**** Recorded information

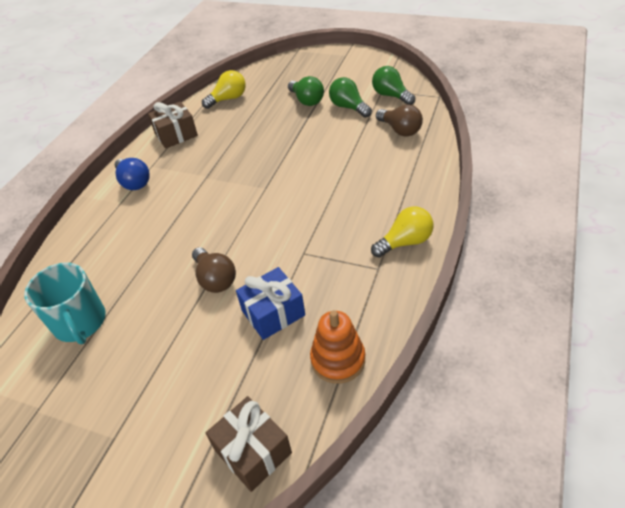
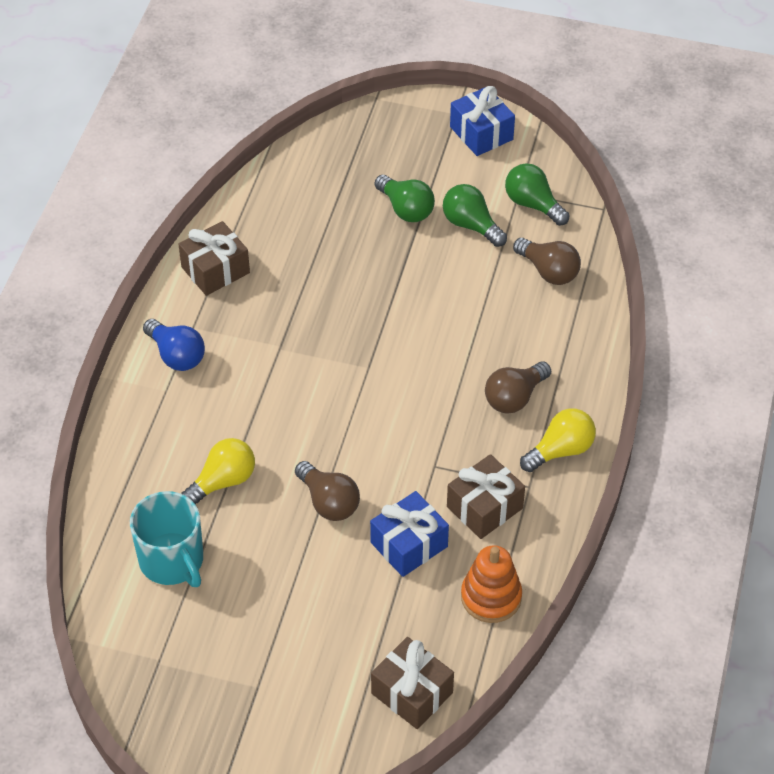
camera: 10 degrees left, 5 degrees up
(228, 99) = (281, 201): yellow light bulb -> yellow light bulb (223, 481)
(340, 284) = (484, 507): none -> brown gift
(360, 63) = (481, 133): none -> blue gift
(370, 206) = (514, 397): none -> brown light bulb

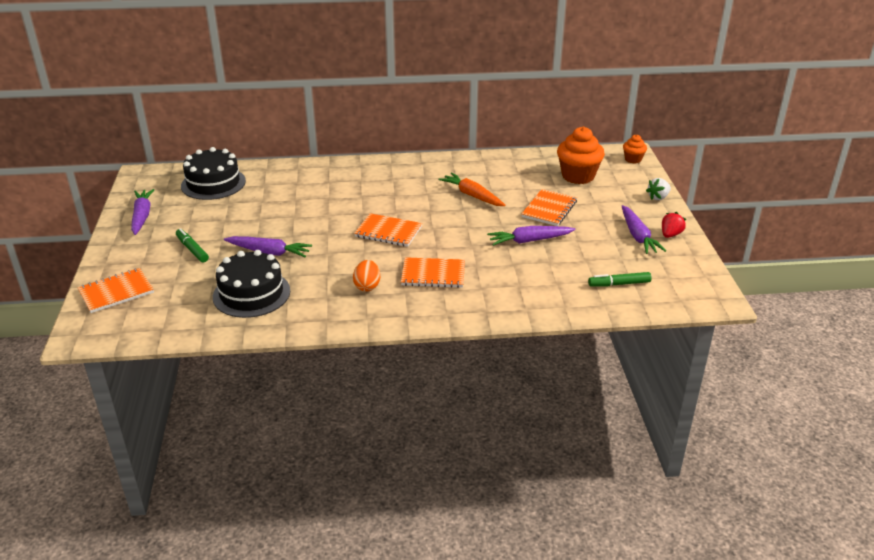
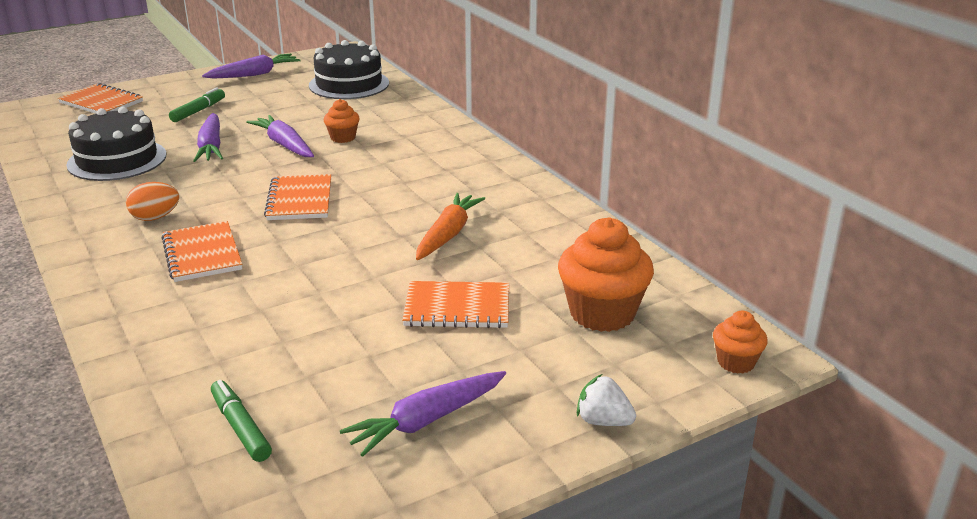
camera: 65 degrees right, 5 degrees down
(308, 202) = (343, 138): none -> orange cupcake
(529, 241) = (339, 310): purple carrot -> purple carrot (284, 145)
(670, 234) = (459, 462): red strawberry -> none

********

# Problem
For the string "none", filter the data and copy out each line where it occurs.

# Answer to the exercise
(340, 284) = (484, 507): none -> brown gift
(360, 63) = (481, 133): none -> blue gift
(370, 206) = (514, 397): none -> brown light bulb
(308, 202) = (343, 138): none -> orange cupcake
(670, 234) = (459, 462): red strawberry -> none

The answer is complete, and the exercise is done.